--- Exercise goal ---
How many lines in the material below contain the string "round"? Answer with the number alone.

+++ Data extract +++

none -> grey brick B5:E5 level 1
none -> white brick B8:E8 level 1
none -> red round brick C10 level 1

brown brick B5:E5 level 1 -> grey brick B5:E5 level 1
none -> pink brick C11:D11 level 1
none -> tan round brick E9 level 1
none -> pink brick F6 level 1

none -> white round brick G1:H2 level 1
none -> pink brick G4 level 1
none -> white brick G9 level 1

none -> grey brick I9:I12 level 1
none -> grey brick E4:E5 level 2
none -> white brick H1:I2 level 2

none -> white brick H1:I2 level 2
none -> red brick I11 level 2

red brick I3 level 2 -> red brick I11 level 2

+++
+++ Data extract +++

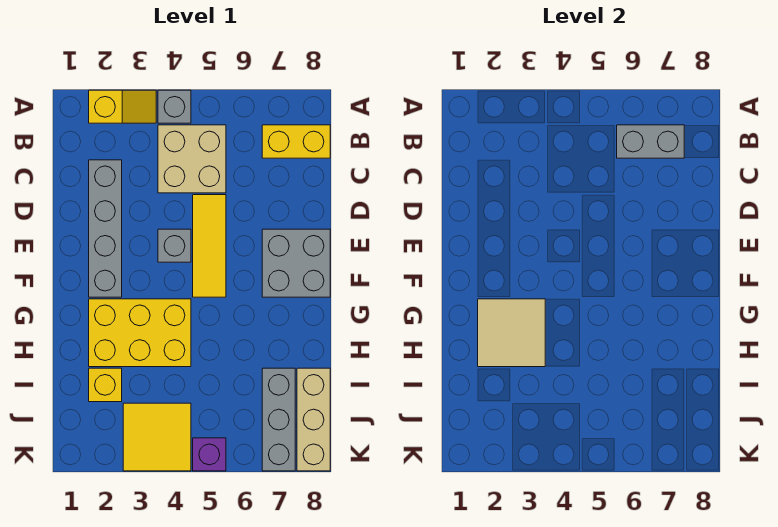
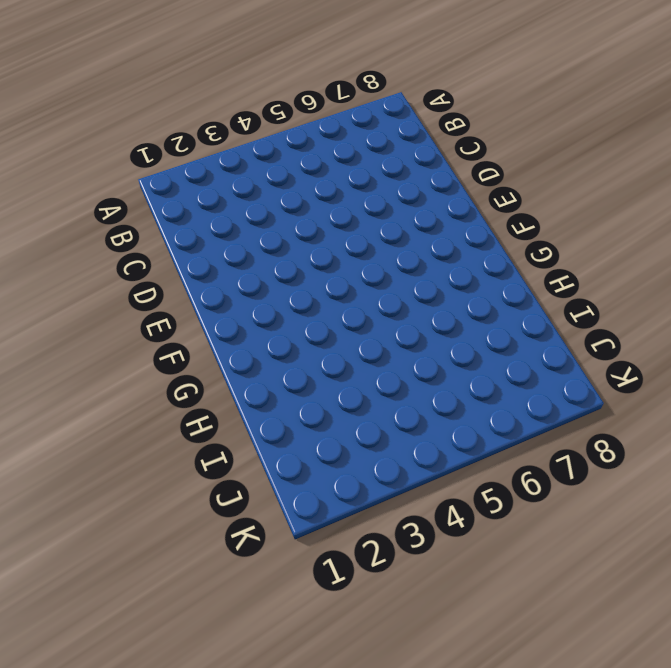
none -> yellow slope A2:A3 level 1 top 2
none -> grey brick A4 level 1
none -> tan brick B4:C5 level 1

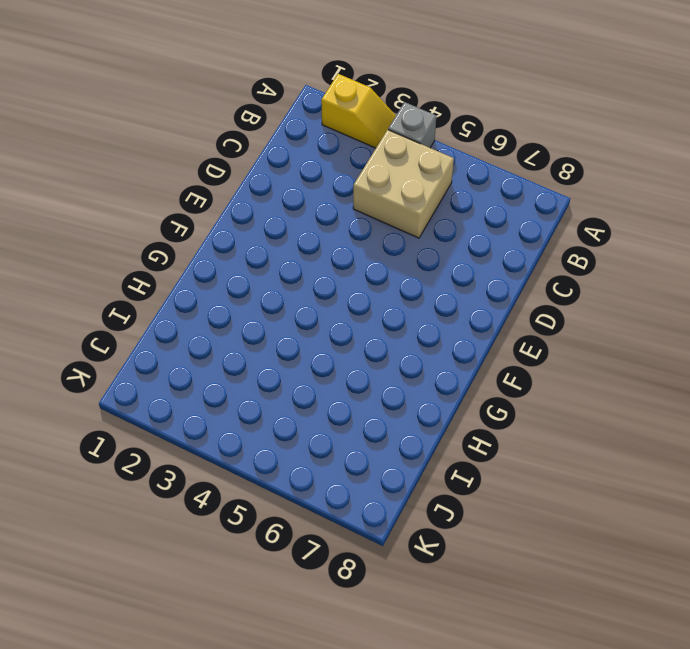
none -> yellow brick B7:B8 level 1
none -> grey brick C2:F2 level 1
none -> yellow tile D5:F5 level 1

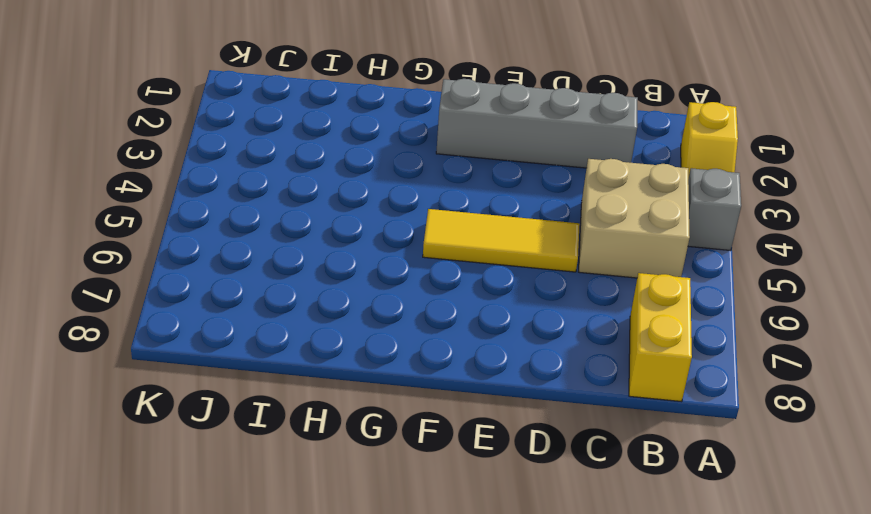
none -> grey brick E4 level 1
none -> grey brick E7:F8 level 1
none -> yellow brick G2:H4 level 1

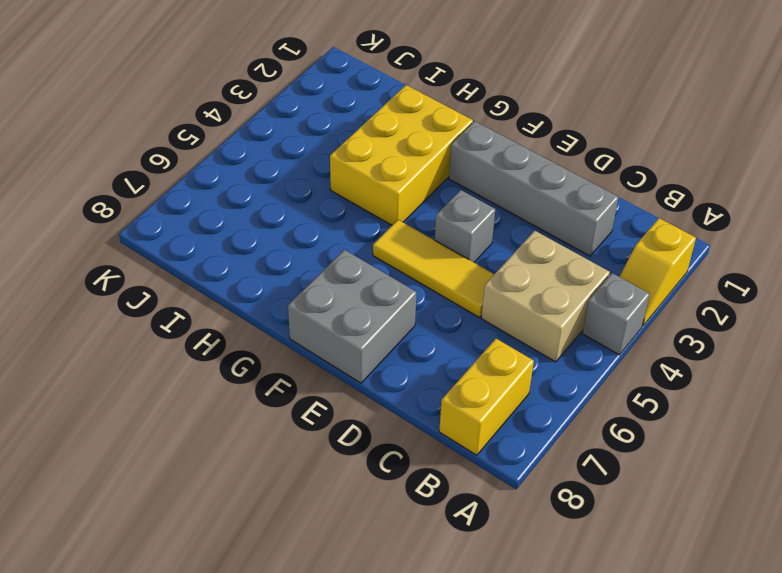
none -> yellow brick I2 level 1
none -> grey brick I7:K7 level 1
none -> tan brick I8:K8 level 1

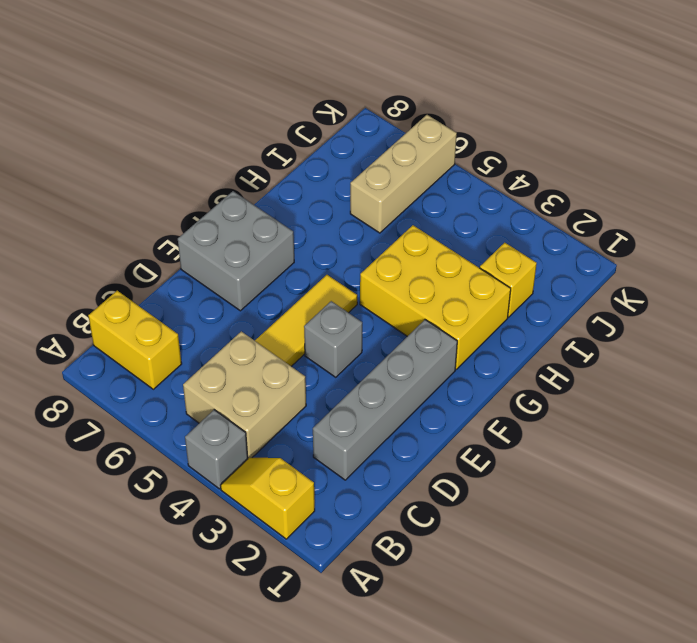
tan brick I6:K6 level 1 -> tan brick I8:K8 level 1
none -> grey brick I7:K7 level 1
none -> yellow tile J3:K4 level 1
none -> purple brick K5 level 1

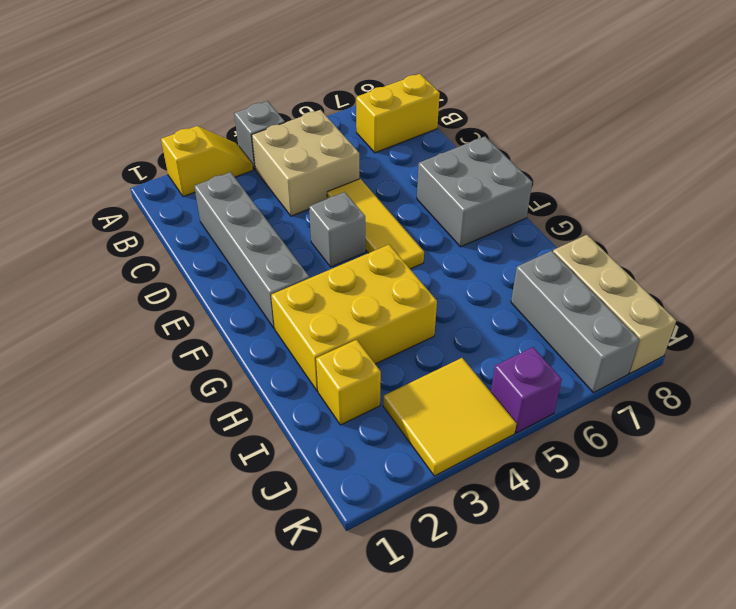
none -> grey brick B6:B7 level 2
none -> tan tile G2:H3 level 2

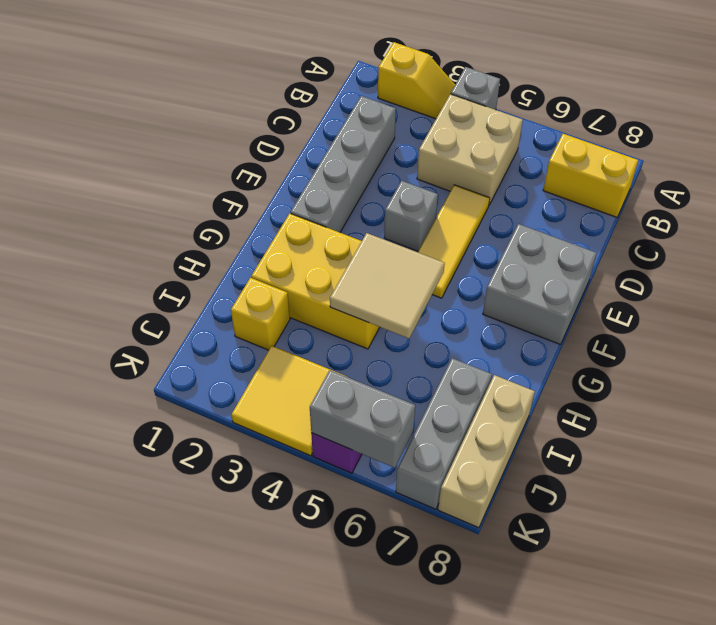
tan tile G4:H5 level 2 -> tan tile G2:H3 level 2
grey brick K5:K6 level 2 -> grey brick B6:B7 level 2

+++

--- Result ---
3